__What the exercise asks__:
Write out the listing below from the line containing "turquoise pan: 3 -> 4" to its last line, unaltered, ends included.

__Extracted data__:
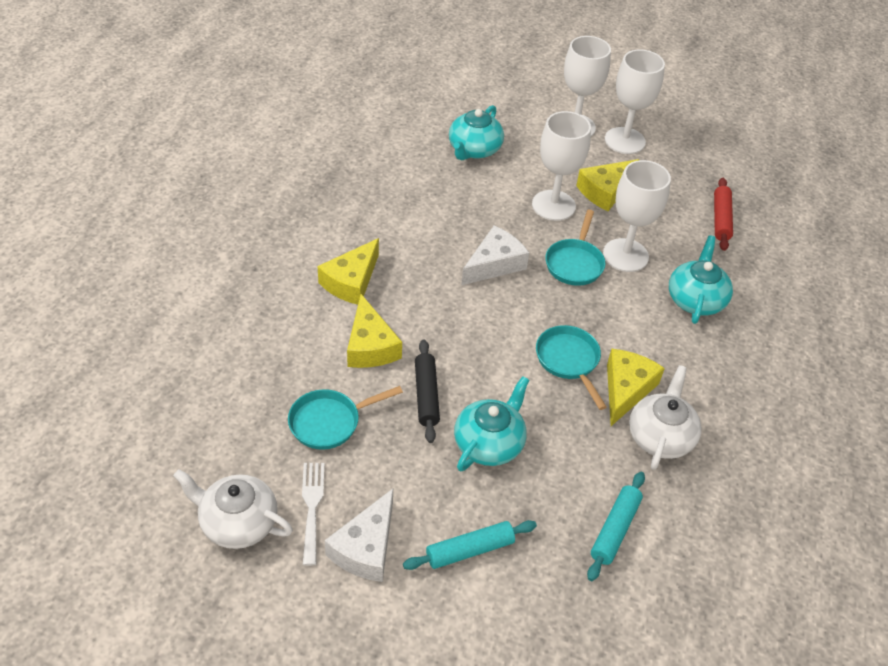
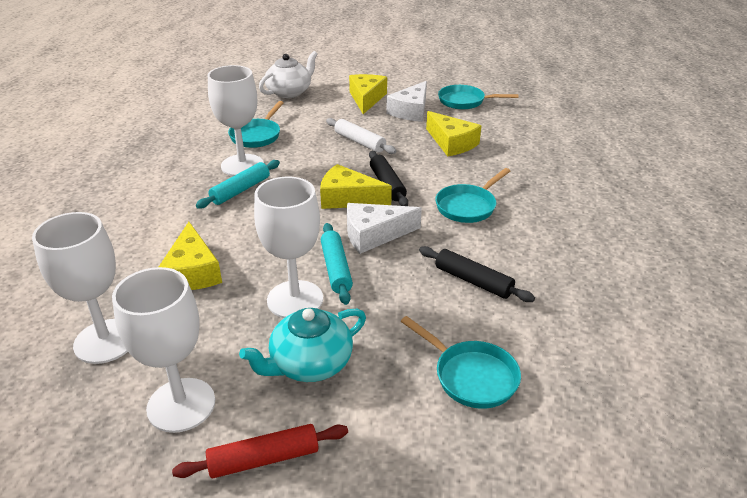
black rolling pin: 1 -> 2
turquoise pan: 3 -> 4
turquoise teapot: 3 -> 1
white fork: 1 -> 0
white rolling pin: 0 -> 1
white teapot: 2 -> 1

__Result for this exercise__:
turquoise pan: 3 -> 4
turquoise teapot: 3 -> 1
white fork: 1 -> 0
white rolling pin: 0 -> 1
white teapot: 2 -> 1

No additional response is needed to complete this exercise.